┌────────

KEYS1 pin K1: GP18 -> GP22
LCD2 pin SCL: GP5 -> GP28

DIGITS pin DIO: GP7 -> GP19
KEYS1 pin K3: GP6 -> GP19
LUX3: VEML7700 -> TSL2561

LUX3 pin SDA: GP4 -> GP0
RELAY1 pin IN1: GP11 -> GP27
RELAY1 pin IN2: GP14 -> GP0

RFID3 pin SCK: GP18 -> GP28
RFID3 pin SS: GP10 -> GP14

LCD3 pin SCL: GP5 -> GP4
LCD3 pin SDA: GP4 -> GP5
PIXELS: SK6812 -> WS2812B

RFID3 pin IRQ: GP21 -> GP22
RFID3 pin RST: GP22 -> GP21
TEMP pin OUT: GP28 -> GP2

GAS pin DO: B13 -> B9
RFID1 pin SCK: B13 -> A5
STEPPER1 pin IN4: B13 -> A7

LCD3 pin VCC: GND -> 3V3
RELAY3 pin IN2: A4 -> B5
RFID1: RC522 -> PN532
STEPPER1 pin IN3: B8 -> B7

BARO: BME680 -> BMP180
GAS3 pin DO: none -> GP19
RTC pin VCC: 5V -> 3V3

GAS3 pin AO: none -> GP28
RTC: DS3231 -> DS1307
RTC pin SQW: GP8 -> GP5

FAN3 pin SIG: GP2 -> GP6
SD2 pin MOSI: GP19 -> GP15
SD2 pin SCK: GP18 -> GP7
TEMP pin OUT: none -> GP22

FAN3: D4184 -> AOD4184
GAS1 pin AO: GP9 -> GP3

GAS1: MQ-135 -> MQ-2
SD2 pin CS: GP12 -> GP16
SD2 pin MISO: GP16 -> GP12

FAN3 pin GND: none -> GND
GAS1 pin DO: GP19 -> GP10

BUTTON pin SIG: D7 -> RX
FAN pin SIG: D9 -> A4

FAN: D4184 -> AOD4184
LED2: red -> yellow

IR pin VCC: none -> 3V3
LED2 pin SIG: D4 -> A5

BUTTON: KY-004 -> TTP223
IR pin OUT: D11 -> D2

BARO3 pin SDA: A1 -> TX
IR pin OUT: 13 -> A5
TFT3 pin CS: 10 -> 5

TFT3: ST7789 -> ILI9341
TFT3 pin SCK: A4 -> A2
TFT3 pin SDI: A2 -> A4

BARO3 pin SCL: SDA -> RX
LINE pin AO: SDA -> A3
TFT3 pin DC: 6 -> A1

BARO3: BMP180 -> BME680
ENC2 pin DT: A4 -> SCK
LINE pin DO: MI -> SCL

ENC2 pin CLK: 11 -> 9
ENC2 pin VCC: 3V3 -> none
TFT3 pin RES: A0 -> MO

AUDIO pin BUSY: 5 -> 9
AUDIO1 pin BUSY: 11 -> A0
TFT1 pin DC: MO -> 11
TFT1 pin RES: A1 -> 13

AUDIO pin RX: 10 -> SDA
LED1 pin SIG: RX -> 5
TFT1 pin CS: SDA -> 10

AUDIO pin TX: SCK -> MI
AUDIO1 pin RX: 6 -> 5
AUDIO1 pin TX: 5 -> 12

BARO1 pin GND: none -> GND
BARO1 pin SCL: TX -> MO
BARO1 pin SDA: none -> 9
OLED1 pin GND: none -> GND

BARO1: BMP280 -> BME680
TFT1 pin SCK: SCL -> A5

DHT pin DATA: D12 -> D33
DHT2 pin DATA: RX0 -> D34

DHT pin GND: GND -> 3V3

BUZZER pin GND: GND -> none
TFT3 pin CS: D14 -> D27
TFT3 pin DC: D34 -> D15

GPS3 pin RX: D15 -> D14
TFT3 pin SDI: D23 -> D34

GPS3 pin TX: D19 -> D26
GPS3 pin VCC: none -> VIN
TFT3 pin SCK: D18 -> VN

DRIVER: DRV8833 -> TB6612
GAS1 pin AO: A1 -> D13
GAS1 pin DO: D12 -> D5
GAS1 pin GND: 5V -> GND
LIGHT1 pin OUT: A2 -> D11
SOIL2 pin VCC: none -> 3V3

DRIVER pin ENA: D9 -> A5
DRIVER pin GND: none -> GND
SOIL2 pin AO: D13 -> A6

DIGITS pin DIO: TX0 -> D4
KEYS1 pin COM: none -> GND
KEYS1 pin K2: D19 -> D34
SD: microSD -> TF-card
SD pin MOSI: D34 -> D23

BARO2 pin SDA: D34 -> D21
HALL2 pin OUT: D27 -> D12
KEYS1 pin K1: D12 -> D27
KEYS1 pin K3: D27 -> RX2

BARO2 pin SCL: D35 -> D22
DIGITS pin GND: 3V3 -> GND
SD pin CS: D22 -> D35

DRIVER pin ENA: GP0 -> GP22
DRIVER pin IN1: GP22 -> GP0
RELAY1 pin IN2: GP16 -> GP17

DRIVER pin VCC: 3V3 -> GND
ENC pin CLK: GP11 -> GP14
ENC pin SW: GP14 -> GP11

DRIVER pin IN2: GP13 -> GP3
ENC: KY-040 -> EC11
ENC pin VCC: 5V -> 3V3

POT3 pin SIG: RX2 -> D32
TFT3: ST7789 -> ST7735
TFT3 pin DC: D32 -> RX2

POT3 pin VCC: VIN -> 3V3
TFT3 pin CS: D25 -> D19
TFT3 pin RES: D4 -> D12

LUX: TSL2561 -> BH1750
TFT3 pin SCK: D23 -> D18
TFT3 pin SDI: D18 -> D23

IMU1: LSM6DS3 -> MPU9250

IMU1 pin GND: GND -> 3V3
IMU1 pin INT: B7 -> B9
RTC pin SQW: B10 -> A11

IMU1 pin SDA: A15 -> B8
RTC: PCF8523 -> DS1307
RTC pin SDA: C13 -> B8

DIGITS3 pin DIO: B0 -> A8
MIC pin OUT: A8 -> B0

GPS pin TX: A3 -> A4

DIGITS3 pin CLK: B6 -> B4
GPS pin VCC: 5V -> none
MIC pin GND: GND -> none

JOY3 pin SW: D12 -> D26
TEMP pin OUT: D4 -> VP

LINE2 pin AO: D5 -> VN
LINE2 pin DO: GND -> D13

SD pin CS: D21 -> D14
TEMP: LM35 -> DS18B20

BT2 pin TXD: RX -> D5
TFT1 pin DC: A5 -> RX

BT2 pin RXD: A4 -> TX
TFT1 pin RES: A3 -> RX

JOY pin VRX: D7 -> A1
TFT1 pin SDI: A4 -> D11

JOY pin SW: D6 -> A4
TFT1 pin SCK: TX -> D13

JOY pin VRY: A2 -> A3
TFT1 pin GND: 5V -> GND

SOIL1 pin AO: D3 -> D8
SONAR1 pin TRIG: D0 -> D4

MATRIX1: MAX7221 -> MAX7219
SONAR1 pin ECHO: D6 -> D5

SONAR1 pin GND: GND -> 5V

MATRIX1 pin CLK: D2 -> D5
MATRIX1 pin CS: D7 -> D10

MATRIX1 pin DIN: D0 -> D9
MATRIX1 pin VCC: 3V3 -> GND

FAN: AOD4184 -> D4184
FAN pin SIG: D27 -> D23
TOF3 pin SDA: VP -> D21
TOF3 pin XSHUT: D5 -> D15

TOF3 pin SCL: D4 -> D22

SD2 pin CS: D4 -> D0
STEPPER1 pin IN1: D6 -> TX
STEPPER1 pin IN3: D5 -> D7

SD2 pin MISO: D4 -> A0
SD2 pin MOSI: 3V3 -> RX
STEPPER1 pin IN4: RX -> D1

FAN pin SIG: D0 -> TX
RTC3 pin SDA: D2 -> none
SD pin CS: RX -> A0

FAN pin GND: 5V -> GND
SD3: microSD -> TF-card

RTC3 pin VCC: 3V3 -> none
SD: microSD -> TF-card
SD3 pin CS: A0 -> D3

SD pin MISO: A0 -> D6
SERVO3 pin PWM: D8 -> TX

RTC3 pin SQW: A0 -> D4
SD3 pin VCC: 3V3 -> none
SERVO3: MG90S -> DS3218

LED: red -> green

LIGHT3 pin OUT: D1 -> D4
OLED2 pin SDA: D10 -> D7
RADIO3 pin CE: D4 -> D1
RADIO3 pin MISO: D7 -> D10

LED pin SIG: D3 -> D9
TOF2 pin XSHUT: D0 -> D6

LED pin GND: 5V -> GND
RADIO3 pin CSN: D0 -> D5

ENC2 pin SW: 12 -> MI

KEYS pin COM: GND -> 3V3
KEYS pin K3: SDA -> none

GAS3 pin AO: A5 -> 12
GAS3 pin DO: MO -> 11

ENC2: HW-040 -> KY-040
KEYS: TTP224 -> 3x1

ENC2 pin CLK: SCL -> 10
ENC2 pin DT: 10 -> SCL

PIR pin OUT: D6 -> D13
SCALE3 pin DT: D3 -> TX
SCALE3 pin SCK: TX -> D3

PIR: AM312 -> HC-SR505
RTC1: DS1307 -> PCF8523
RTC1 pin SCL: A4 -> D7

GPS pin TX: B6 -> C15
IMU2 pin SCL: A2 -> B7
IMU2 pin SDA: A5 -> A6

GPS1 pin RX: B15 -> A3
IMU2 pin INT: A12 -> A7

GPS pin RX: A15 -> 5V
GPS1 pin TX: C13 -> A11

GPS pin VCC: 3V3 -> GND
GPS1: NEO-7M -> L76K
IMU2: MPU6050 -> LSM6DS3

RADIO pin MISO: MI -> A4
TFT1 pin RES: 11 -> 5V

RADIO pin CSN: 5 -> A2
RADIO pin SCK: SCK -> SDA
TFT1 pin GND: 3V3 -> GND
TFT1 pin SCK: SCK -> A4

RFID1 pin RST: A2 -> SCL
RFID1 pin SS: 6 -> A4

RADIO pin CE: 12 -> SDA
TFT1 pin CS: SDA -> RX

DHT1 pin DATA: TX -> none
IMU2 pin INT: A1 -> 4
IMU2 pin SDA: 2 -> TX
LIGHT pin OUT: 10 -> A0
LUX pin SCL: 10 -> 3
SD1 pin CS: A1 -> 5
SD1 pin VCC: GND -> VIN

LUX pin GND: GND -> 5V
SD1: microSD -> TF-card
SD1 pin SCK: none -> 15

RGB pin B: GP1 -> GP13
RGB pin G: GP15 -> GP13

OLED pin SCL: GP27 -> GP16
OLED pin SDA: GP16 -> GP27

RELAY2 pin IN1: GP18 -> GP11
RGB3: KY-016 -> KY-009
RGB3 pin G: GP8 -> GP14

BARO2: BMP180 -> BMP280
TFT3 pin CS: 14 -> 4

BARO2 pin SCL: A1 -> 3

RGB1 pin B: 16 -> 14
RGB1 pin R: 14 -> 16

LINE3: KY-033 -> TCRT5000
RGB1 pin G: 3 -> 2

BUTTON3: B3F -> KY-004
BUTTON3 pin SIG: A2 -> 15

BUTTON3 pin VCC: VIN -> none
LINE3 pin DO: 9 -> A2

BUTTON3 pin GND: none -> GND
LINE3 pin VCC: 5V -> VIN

└────────

Required work ▸ In the listing above, find each line with the word "DATA" and return it.

Solved exercise ▸
DHT pin DATA: D12 -> D33
DHT2 pin DATA: RX0 -> D34
DHT1 pin DATA: TX -> none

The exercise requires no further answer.